GOAL OF THE EXERCISE — Look for the word "AGND" in the records, and copy each line where it appears.

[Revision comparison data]

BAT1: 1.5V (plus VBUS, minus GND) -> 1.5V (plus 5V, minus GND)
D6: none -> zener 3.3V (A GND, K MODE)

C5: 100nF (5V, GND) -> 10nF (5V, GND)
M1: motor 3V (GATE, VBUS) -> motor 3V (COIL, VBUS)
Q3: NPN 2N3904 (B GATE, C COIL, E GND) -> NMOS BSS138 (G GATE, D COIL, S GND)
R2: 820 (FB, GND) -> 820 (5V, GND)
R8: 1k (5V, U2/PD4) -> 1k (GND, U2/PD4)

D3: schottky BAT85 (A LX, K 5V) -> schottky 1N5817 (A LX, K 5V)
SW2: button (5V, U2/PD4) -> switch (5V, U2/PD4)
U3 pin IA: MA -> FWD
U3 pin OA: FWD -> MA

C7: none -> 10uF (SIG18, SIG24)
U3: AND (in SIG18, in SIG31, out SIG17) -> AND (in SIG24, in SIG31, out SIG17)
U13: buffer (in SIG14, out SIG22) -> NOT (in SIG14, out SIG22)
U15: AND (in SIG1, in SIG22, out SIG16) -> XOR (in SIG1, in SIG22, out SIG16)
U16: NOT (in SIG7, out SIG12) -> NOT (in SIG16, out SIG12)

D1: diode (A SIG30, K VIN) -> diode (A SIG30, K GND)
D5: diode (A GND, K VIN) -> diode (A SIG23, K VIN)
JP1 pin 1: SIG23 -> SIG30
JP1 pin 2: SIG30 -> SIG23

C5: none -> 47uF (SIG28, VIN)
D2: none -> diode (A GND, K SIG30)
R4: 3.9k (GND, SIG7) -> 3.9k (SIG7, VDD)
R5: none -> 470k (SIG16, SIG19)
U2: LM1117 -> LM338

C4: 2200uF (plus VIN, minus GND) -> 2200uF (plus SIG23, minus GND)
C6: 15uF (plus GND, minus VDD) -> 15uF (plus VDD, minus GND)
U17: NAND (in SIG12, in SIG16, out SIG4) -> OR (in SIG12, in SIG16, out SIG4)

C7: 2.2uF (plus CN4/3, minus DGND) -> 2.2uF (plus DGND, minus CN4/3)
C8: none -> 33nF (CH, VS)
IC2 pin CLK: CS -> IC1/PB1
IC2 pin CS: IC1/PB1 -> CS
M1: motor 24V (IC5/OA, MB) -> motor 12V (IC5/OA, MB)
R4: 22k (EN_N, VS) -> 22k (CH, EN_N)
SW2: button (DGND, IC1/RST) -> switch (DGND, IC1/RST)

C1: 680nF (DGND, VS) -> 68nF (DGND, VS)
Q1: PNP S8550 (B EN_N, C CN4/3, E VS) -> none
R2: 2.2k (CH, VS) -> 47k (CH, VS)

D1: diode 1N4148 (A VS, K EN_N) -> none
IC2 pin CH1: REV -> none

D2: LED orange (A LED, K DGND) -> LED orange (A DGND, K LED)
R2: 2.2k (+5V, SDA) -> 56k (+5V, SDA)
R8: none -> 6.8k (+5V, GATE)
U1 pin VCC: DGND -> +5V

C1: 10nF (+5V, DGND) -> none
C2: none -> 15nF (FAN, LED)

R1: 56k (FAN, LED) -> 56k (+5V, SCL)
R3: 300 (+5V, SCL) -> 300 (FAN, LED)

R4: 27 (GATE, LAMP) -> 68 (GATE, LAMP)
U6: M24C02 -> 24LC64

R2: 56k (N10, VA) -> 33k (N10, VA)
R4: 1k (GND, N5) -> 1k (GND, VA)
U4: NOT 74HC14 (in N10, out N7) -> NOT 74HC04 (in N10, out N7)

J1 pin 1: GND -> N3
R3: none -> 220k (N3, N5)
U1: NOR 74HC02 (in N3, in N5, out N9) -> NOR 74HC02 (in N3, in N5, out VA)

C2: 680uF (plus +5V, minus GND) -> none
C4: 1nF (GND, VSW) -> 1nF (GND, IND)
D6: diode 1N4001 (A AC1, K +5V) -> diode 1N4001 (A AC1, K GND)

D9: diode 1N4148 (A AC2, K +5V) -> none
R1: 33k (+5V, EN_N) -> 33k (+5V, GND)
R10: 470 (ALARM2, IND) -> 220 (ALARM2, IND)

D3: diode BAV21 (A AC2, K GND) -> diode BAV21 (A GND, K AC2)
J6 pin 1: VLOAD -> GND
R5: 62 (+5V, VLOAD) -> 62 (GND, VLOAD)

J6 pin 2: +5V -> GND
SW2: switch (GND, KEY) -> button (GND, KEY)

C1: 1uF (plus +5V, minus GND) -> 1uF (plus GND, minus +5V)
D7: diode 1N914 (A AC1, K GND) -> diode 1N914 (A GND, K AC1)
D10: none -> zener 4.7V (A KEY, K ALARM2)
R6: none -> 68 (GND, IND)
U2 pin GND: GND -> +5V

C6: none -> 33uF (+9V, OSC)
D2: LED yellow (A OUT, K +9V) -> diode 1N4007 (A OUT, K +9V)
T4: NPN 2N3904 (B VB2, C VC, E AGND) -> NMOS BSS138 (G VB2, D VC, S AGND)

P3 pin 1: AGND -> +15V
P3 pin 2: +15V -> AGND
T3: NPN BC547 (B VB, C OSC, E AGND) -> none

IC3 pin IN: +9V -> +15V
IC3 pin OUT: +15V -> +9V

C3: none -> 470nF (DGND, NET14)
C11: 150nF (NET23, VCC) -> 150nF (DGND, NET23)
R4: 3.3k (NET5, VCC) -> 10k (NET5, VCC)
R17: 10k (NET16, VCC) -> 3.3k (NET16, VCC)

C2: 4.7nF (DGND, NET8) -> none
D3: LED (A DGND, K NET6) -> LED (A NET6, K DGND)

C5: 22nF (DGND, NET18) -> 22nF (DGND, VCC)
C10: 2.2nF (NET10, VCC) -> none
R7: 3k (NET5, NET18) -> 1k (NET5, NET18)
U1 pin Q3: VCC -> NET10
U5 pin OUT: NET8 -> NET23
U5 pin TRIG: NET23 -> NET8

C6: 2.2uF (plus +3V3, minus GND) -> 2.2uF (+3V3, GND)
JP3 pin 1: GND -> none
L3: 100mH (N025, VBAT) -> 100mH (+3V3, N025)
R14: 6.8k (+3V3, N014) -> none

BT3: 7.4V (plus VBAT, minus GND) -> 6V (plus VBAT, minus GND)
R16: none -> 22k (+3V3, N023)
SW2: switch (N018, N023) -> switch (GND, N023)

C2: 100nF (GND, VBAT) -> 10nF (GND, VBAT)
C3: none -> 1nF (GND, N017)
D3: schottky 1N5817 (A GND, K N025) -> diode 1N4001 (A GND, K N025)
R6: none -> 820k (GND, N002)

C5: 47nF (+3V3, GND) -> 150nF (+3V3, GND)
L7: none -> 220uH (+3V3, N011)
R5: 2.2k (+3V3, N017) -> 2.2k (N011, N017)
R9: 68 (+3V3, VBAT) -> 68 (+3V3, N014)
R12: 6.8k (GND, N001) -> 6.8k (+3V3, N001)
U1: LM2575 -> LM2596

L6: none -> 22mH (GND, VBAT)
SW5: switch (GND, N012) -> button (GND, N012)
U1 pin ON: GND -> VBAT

SOLUTION FOR THIS PROBLEM —
T4: NPN 2N3904 (B VB2, C VC, E AGND) -> NMOS BSS138 (G VB2, D VC, S AGND)
P3 pin 1: AGND -> +15V
P3 pin 2: +15V -> AGND
T3: NPN BC547 (B VB, C OSC, E AGND) -> none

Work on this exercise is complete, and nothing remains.